__ABOUT THIS EXERCISE__: Your answer should hold only the lines from the start of the data below through the line with "orange tile H7:H8", copied exactly, with pictures left out.
Start of DATA FOR THE TASK
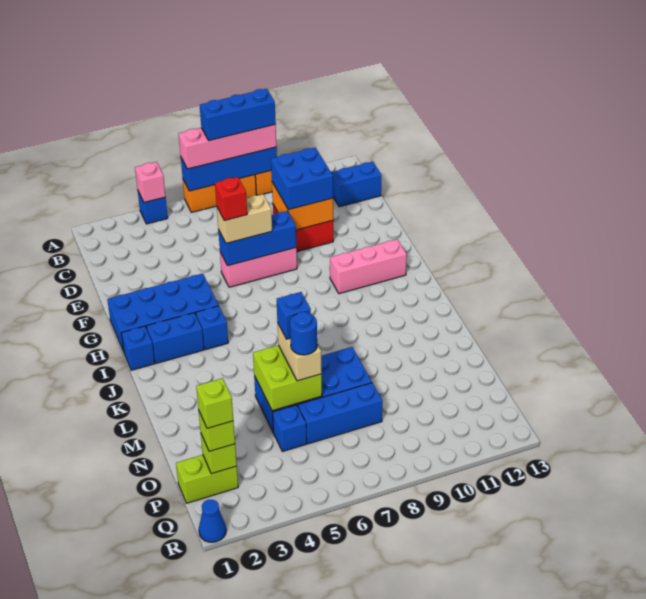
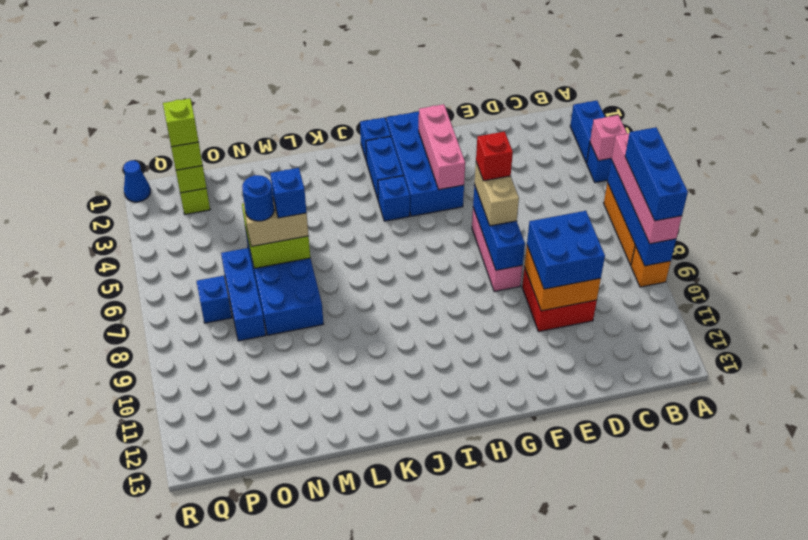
blue brick C12:C13 level 1 -> blue brick A2:A3 level 1
pink brick H10:H12 level 1 -> pink brick G2:G4 level 2
blue brick O5 level 1 -> blue brick P7 level 1

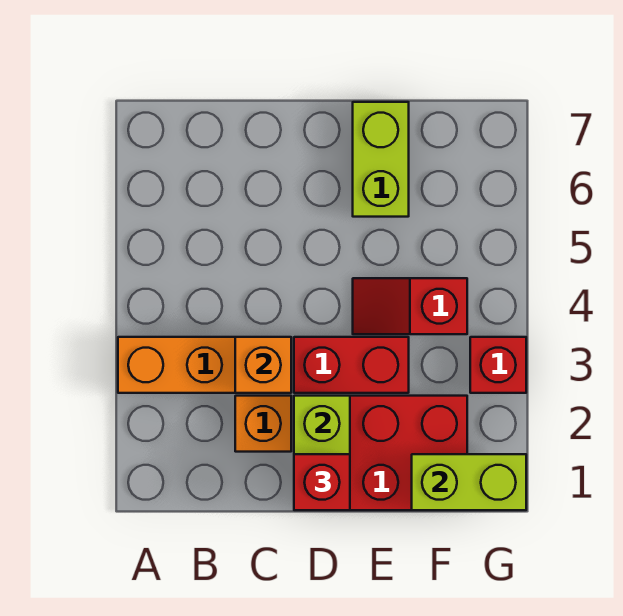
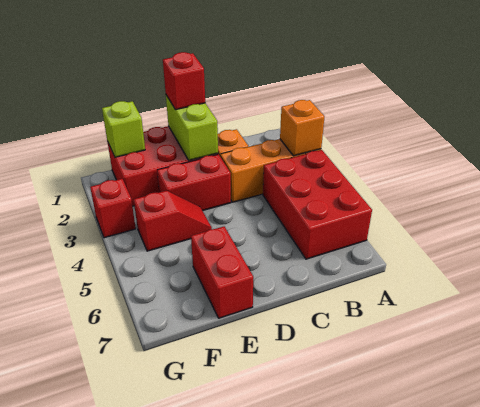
none -> red brick A4:B6 level 1
orange brick C3 level 2 -> orange brick A3 level 2
lime brick E6:E7 level 1 -> red brick E6:E7 level 1
lime brick F1:G1 level 2 -> lime brick F1 level 2

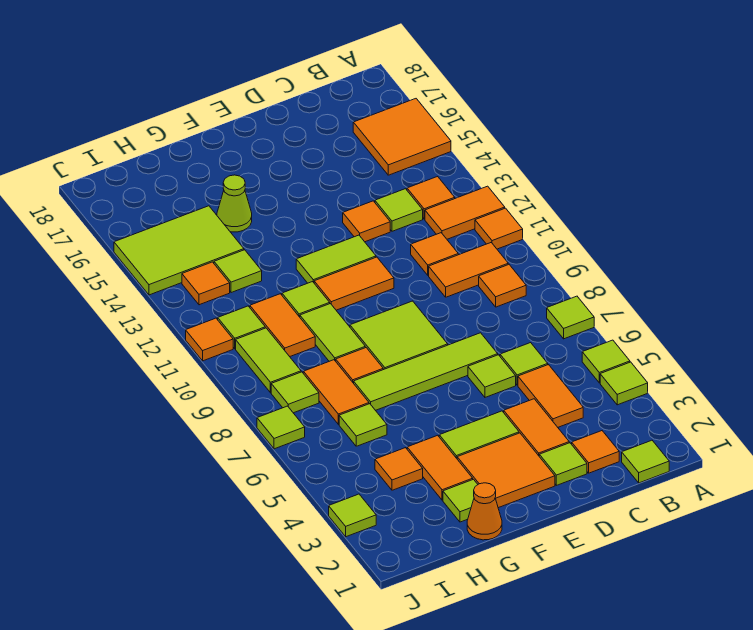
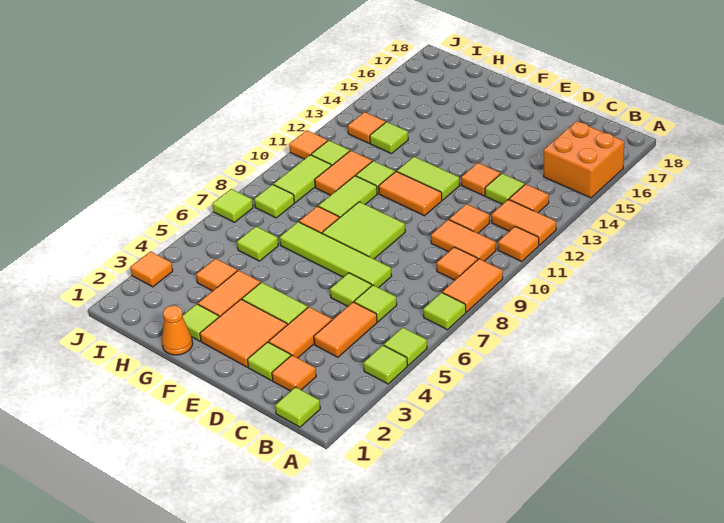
orange tile A15:B16 level 1 -> orange brick A15:B16 level 1
lime cone G15 level 1 -> none
orange tile H7:H8 level 1 -> orange tile A8:A9 level 1
lime tile H14:J15 level 1 -> none
lime tile J3 level 1 -> orange tile J3 level 1

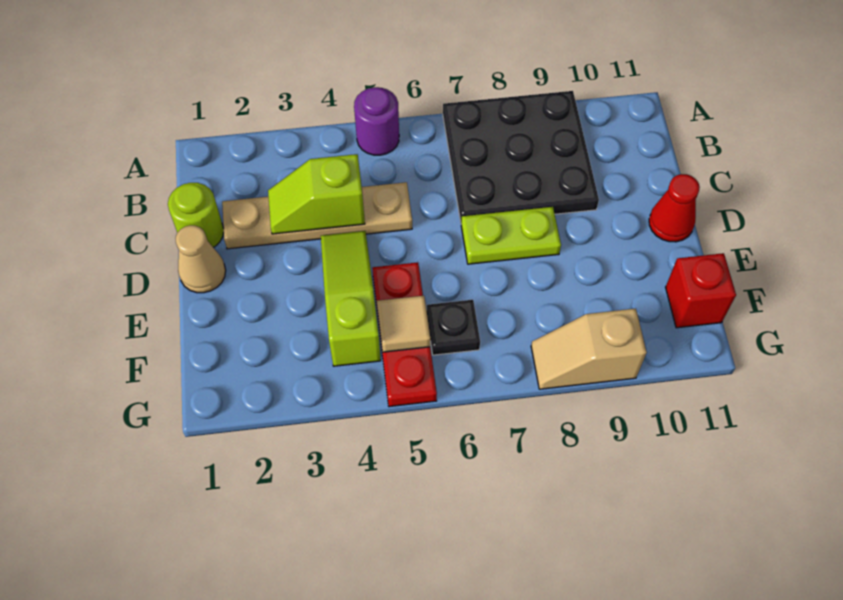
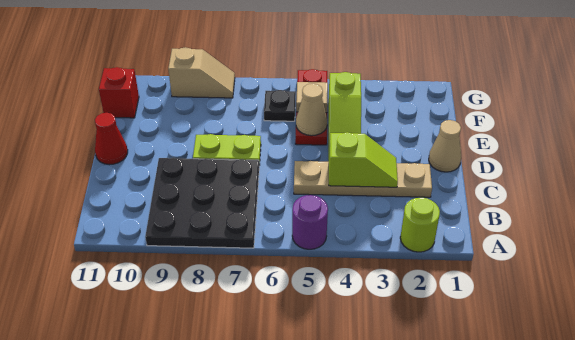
lime round brick C1 level 1 -> lime round brick A2 level 1
none -> tan cone E5 level 2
End of DATA FOR THE TASK
__RESPONSE TO THIS TASK__:
blue brick C12:C13 level 1 -> blue brick A2:A3 level 1
pink brick H10:H12 level 1 -> pink brick G2:G4 level 2
blue brick O5 level 1 -> blue brick P7 level 1

none -> red brick A4:B6 level 1
orange brick C3 level 2 -> orange brick A3 level 2
lime brick E6:E7 level 1 -> red brick E6:E7 level 1
lime brick F1:G1 level 2 -> lime brick F1 level 2

orange tile A15:B16 level 1 -> orange brick A15:B16 level 1
lime cone G15 level 1 -> none
orange tile H7:H8 level 1 -> orange tile A8:A9 level 1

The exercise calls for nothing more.